Transcribe word for word the lines below from the line with "Y2: 6MHz (N3, N16) -> 6MHz (N16, VBUS)" through the line with "IC2: AND CD4081", ends included.

Source records START

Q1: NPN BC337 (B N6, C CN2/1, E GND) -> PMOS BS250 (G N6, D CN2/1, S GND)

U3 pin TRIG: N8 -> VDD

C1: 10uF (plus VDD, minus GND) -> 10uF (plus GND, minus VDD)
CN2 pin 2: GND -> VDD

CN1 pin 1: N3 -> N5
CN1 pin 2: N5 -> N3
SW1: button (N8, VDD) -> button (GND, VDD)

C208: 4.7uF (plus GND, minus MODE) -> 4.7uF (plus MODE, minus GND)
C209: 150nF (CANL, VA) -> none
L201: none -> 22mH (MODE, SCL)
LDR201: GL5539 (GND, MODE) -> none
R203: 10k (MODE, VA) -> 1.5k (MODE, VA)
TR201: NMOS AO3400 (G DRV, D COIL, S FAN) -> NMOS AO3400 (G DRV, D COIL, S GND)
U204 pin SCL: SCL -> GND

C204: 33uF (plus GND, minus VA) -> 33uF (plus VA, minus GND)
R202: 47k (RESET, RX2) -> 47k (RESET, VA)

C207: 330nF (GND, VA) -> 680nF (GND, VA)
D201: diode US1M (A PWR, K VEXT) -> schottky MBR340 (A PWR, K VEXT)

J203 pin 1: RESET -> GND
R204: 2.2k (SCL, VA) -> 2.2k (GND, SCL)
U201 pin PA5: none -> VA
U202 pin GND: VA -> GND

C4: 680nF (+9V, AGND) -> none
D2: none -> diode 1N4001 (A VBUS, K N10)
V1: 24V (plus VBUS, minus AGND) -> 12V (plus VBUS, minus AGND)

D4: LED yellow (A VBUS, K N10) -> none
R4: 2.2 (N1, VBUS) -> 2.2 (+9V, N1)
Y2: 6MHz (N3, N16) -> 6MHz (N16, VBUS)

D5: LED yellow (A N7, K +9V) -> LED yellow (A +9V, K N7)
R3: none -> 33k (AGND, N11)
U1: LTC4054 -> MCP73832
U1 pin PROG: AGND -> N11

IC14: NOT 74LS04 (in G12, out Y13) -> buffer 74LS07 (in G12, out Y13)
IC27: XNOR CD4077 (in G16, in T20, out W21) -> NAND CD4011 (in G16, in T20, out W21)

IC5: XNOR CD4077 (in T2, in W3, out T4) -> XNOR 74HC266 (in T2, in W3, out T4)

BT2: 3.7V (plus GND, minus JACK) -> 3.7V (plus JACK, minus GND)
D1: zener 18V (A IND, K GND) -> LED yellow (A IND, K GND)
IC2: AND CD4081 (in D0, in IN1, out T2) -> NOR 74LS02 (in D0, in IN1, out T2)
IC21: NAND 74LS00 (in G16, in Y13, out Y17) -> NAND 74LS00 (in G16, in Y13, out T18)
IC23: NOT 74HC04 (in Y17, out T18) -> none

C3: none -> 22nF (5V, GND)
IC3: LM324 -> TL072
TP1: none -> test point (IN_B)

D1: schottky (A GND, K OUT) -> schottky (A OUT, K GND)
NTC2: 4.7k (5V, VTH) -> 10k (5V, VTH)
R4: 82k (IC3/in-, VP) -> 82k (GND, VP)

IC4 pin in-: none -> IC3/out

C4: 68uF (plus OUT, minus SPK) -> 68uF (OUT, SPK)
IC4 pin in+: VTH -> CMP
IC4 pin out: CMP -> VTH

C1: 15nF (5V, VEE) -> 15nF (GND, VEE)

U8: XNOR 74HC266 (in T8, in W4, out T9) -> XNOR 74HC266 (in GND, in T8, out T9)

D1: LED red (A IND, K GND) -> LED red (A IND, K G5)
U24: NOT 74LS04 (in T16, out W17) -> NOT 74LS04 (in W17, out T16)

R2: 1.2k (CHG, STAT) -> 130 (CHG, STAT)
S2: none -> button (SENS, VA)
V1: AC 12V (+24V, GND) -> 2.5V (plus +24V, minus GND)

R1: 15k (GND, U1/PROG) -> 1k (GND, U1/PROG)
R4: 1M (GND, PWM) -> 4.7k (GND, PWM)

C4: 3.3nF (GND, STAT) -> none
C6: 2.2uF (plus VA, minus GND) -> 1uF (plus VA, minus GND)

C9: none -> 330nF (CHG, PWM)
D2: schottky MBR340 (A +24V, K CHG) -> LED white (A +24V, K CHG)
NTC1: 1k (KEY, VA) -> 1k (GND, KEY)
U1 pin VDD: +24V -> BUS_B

Source records END

__Solution to this exercise__:
Y2: 6MHz (N3, N16) -> 6MHz (N16, VBUS)

D5: LED yellow (A N7, K +9V) -> LED yellow (A +9V, K N7)
R3: none -> 33k (AGND, N11)
U1: LTC4054 -> MCP73832
U1 pin PROG: AGND -> N11

IC14: NOT 74LS04 (in G12, out Y13) -> buffer 74LS07 (in G12, out Y13)
IC27: XNOR CD4077 (in G16, in T20, out W21) -> NAND CD4011 (in G16, in T20, out W21)

IC5: XNOR CD4077 (in T2, in W3, out T4) -> XNOR 74HC266 (in T2, in W3, out T4)

BT2: 3.7V (plus GND, minus JACK) -> 3.7V (plus JACK, minus GND)
D1: zener 18V (A IND, K GND) -> LED yellow (A IND, K GND)
IC2: AND CD4081 (in D0, in IN1, out T2) -> NOR 74LS02 (in D0, in IN1, out T2)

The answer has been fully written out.